(Records from a collection)
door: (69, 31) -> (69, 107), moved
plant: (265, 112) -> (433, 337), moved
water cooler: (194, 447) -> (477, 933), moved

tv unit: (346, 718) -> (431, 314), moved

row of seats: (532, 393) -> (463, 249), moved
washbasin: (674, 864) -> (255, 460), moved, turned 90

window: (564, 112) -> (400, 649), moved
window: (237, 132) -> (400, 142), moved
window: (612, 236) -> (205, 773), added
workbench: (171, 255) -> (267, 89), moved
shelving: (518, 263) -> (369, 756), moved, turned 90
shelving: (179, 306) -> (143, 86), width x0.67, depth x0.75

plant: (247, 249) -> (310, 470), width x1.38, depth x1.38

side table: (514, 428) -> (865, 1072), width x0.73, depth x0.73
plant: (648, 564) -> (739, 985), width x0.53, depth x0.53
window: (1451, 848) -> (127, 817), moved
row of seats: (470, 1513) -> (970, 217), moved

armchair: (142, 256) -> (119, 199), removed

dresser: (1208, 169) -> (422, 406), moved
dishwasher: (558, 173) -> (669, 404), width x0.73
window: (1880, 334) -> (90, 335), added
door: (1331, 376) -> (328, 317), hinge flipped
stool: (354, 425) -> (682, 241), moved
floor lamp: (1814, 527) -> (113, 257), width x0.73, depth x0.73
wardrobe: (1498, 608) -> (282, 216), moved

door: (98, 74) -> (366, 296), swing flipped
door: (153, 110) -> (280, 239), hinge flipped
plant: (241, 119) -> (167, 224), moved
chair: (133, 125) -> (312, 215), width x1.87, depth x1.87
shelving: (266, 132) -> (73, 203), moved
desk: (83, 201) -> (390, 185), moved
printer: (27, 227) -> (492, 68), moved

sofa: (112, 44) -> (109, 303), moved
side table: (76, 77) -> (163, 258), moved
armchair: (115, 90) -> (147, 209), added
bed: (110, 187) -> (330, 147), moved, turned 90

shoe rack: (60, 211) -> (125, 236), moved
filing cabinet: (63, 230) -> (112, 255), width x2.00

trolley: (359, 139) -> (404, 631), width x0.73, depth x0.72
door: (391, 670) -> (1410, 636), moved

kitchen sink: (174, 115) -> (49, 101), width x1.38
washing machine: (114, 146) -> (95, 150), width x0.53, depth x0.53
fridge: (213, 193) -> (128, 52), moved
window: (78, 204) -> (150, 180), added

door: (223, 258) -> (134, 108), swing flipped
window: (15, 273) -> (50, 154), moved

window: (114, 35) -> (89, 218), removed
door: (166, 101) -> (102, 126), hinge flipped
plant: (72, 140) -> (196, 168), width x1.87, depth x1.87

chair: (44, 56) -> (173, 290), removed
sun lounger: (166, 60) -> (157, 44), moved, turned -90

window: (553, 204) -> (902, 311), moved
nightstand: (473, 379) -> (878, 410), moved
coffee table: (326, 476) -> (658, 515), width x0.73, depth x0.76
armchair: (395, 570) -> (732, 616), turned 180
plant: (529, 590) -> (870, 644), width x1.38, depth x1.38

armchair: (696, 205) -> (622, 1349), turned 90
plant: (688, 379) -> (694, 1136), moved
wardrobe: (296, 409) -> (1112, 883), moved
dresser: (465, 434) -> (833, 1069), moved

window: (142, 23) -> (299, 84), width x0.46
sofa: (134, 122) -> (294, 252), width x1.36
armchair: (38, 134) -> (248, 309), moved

### AIM OF THE TASK
Word for word, give back the data shown above.

### SOLUTION
door: (69, 31) -> (69, 107), moved
plant: (265, 112) -> (433, 337), moved
water cooler: (194, 447) -> (477, 933), moved

tv unit: (346, 718) -> (431, 314), moved

row of seats: (532, 393) -> (463, 249), moved
washbasin: (674, 864) -> (255, 460), moved, turned 90

window: (564, 112) -> (400, 649), moved
window: (237, 132) -> (400, 142), moved
window: (612, 236) -> (205, 773), added
workbench: (171, 255) -> (267, 89), moved
shelving: (518, 263) -> (369, 756), moved, turned 90
shelving: (179, 306) -> (143, 86), width x0.67, depth x0.75

plant: (247, 249) -> (310, 470), width x1.38, depth x1.38

side table: (514, 428) -> (865, 1072), width x0.73, depth x0.73
plant: (648, 564) -> (739, 985), width x0.53, depth x0.53
window: (1451, 848) -> (127, 817), moved
row of seats: (470, 1513) -> (970, 217), moved

armchair: (142, 256) -> (119, 199), removed

dresser: (1208, 169) -> (422, 406), moved
dishwasher: (558, 173) -> (669, 404), width x0.73
window: (1880, 334) -> (90, 335), added
door: (1331, 376) -> (328, 317), hinge flipped
stool: (354, 425) -> (682, 241), moved
floor lamp: (1814, 527) -> (113, 257), width x0.73, depth x0.73
wardrobe: (1498, 608) -> (282, 216), moved

door: (98, 74) -> (366, 296), swing flipped
door: (153, 110) -> (280, 239), hinge flipped
plant: (241, 119) -> (167, 224), moved
chair: (133, 125) -> (312, 215), width x1.87, depth x1.87
shelving: (266, 132) -> (73, 203), moved
desk: (83, 201) -> (390, 185), moved
printer: (27, 227) -> (492, 68), moved

sofa: (112, 44) -> (109, 303), moved
side table: (76, 77) -> (163, 258), moved
armchair: (115, 90) -> (147, 209), added
bed: (110, 187) -> (330, 147), moved, turned 90

shoe rack: (60, 211) -> (125, 236), moved
filing cabinet: (63, 230) -> (112, 255), width x2.00

trolley: (359, 139) -> (404, 631), width x0.73, depth x0.72
door: (391, 670) -> (1410, 636), moved

kitchen sink: (174, 115) -> (49, 101), width x1.38
washing machine: (114, 146) -> (95, 150), width x0.53, depth x0.53
fridge: (213, 193) -> (128, 52), moved
window: (78, 204) -> (150, 180), added

door: (223, 258) -> (134, 108), swing flipped
window: (15, 273) -> (50, 154), moved

window: (114, 35) -> (89, 218), removed
door: (166, 101) -> (102, 126), hinge flipped
plant: (72, 140) -> (196, 168), width x1.87, depth x1.87

chair: (44, 56) -> (173, 290), removed
sun lounger: (166, 60) -> (157, 44), moved, turned -90

window: (553, 204) -> (902, 311), moved
nightstand: (473, 379) -> (878, 410), moved
coffee table: (326, 476) -> (658, 515), width x0.73, depth x0.76
armchair: (395, 570) -> (732, 616), turned 180
plant: (529, 590) -> (870, 644), width x1.38, depth x1.38

armchair: (696, 205) -> (622, 1349), turned 90
plant: (688, 379) -> (694, 1136), moved
wardrobe: (296, 409) -> (1112, 883), moved
dresser: (465, 434) -> (833, 1069), moved

window: (142, 23) -> (299, 84), width x0.46
sofa: (134, 122) -> (294, 252), width x1.36
armchair: (38, 134) -> (248, 309), moved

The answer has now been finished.